## Problem description:
Reproduce the data below in full and to the letter, images excepted.

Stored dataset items
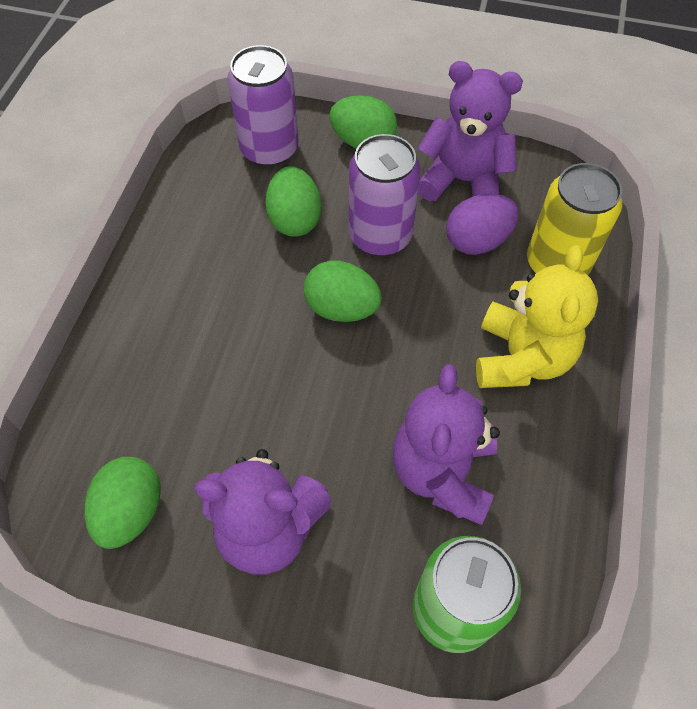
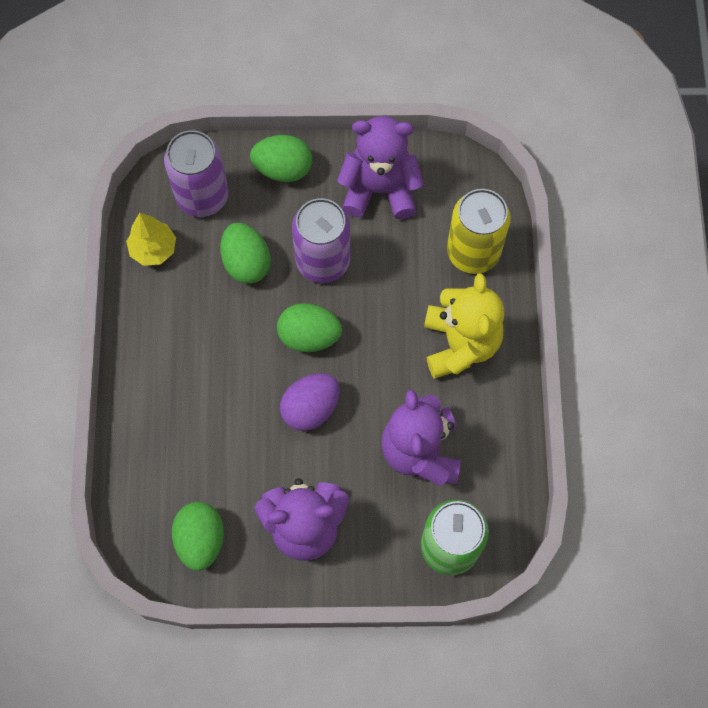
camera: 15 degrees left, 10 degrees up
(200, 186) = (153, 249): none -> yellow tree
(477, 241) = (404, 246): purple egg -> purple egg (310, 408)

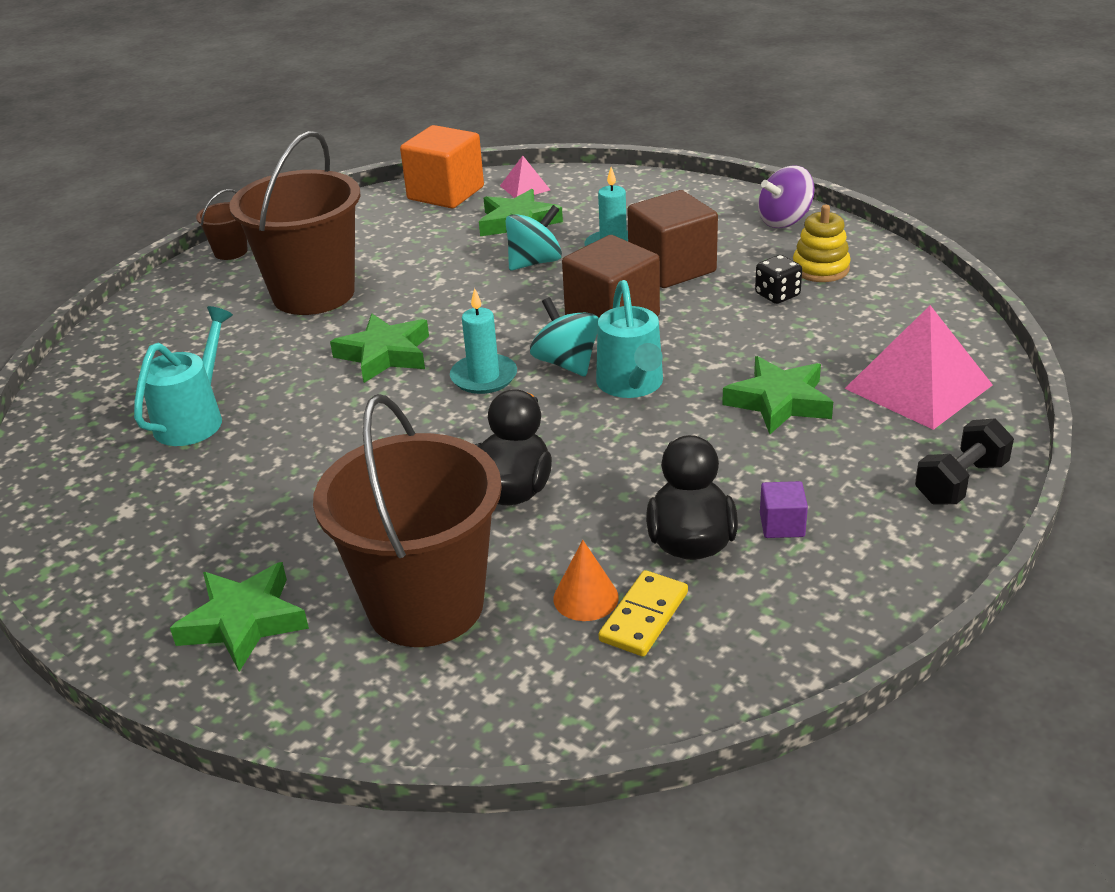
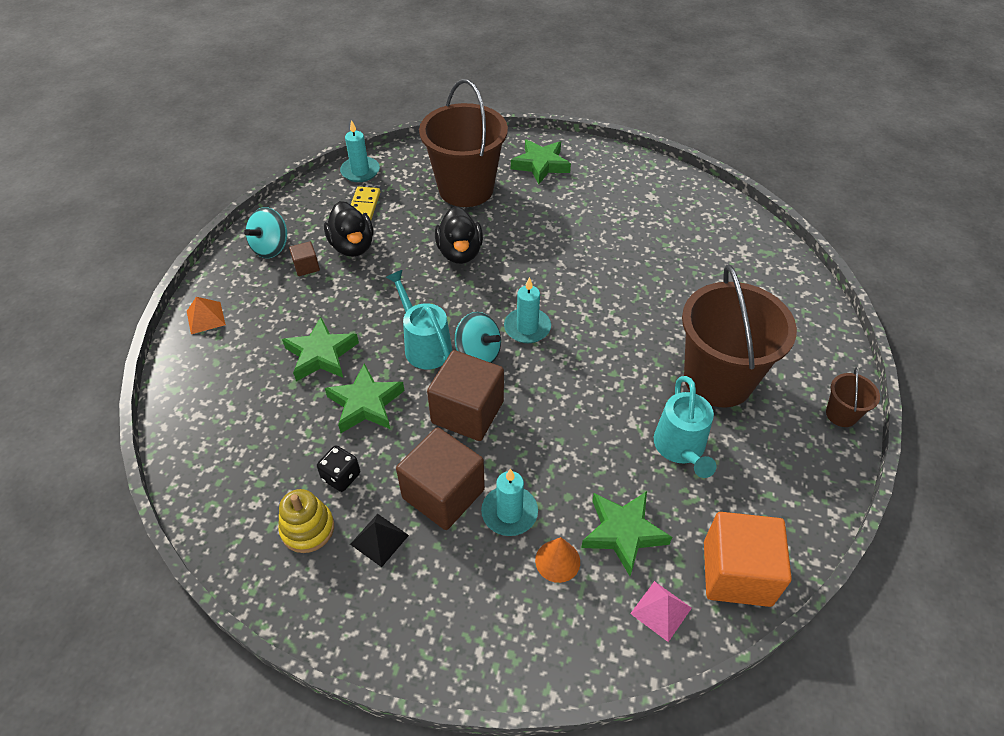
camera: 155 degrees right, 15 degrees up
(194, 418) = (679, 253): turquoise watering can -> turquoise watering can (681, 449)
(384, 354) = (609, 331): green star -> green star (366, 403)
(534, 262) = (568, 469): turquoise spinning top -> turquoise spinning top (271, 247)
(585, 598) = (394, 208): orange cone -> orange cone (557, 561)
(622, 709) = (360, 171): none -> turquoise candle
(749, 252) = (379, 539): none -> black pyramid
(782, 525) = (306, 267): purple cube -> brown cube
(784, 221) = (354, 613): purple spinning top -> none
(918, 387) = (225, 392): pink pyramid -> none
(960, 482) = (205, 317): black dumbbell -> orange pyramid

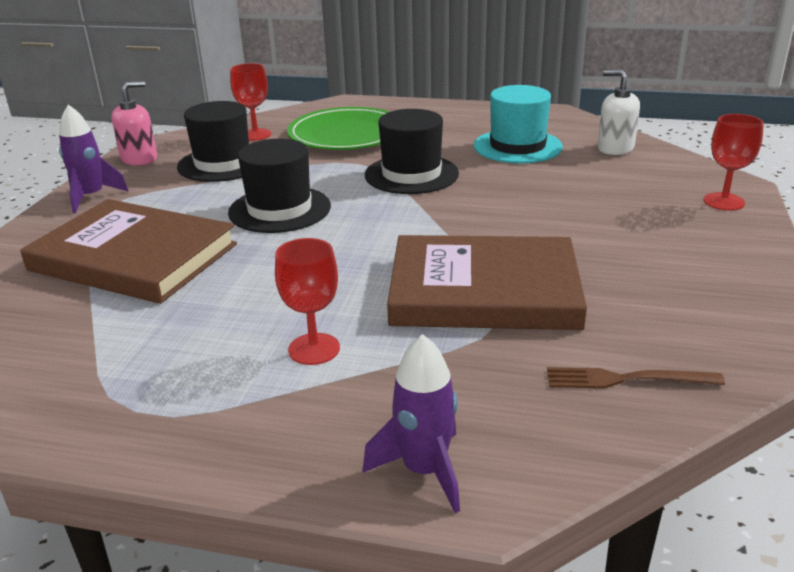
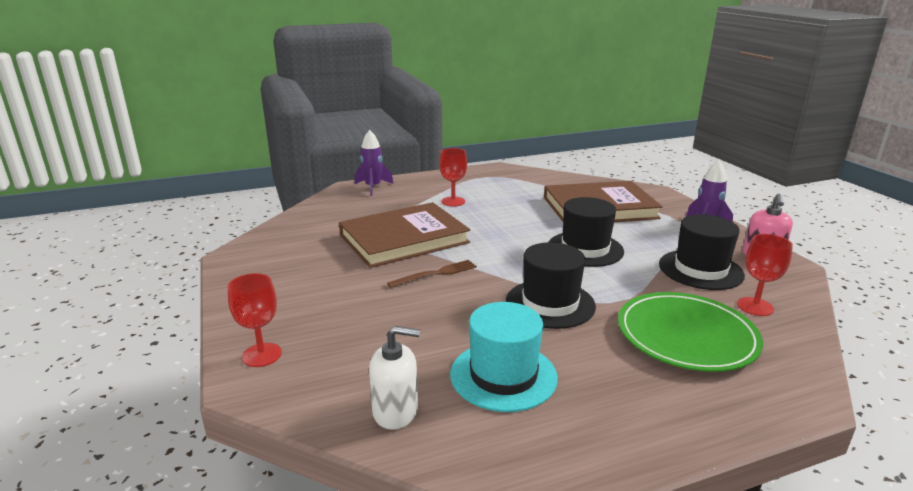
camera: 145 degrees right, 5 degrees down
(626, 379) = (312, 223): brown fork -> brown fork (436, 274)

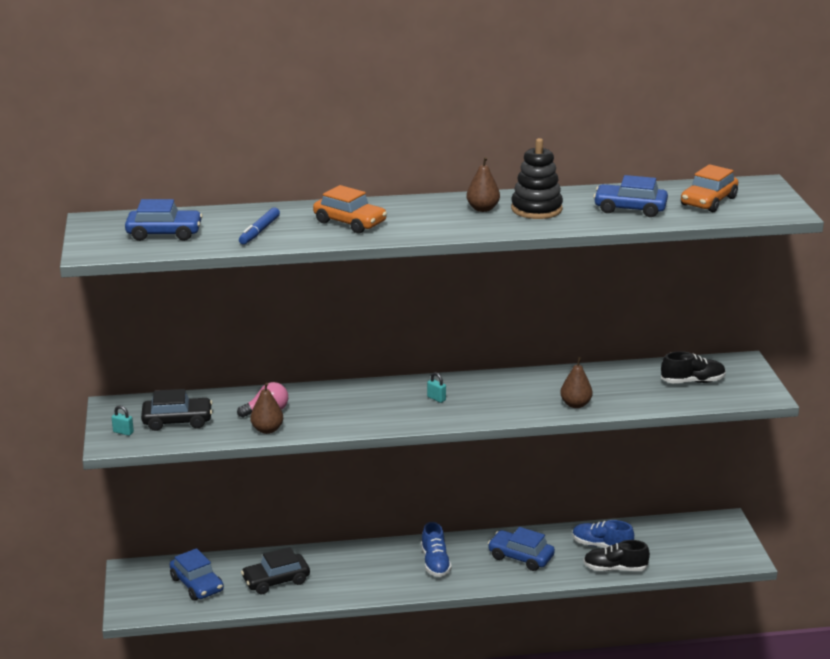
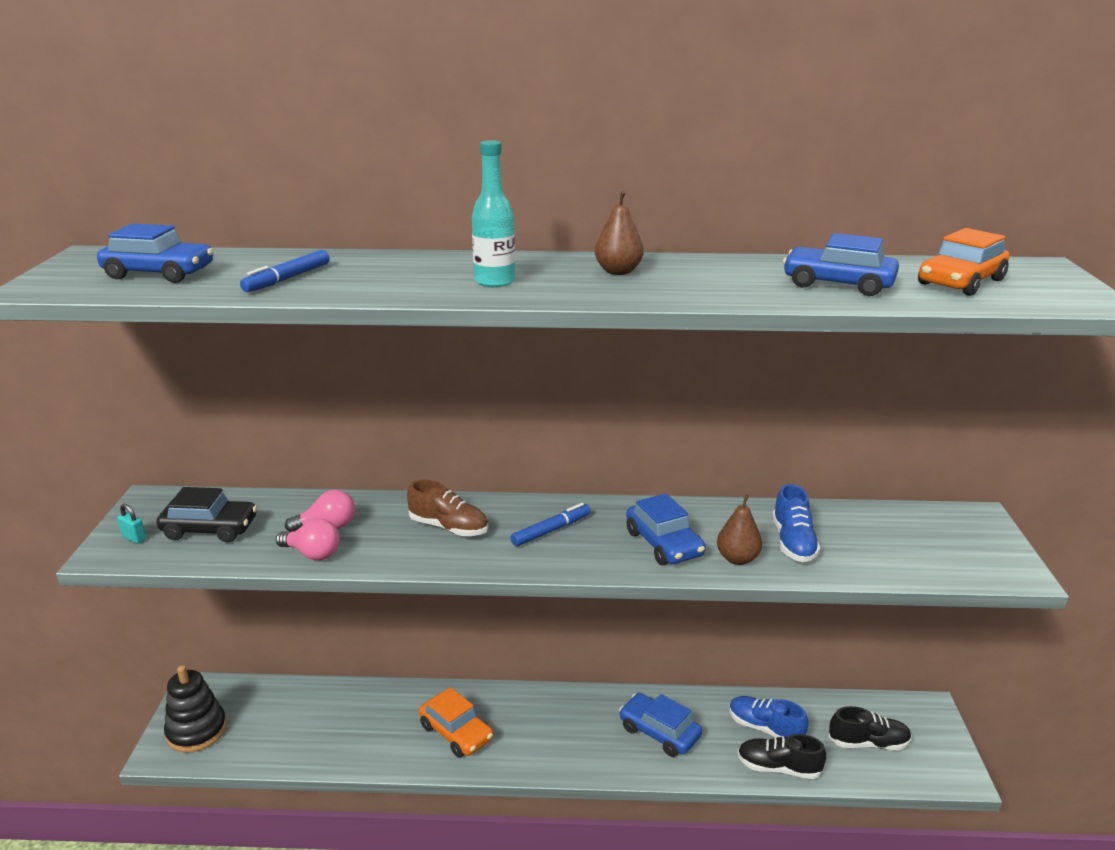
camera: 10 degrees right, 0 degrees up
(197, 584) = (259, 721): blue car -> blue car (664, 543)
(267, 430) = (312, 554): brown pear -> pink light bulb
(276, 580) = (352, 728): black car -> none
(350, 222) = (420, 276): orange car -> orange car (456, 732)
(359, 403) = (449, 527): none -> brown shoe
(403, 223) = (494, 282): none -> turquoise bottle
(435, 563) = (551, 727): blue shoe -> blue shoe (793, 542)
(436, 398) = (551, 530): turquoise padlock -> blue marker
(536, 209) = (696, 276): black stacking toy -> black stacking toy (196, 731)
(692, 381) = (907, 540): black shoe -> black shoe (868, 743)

## Reply:
camera: 15 degrees left, 10 degrees up
(200, 186) = (153, 249): none -> yellow tree
(477, 241) = (404, 246): purple egg -> purple egg (310, 408)

camera: 155 degrees right, 15 degrees up
(194, 418) = (679, 253): turquoise watering can -> turquoise watering can (681, 449)
(384, 354) = (609, 331): green star -> green star (366, 403)
(534, 262) = (568, 469): turquoise spinning top -> turquoise spinning top (271, 247)
(585, 598) = (394, 208): orange cone -> orange cone (557, 561)
(622, 709) = (360, 171): none -> turquoise candle
(749, 252) = (379, 539): none -> black pyramid
(782, 525) = (306, 267): purple cube -> brown cube
(784, 221) = (354, 613): purple spinning top -> none
(918, 387) = (225, 392): pink pyramid -> none
(960, 482) = (205, 317): black dumbbell -> orange pyramid

camera: 145 degrees right, 5 degrees down
(626, 379) = (312, 223): brown fork -> brown fork (436, 274)

camera: 10 degrees right, 0 degrees up
(197, 584) = (259, 721): blue car -> blue car (664, 543)
(267, 430) = (312, 554): brown pear -> pink light bulb
(276, 580) = (352, 728): black car -> none
(350, 222) = (420, 276): orange car -> orange car (456, 732)
(359, 403) = (449, 527): none -> brown shoe
(403, 223) = (494, 282): none -> turquoise bottle
(435, 563) = (551, 727): blue shoe -> blue shoe (793, 542)
(436, 398) = (551, 530): turquoise padlock -> blue marker
(536, 209) = (696, 276): black stacking toy -> black stacking toy (196, 731)
(692, 381) = (907, 540): black shoe -> black shoe (868, 743)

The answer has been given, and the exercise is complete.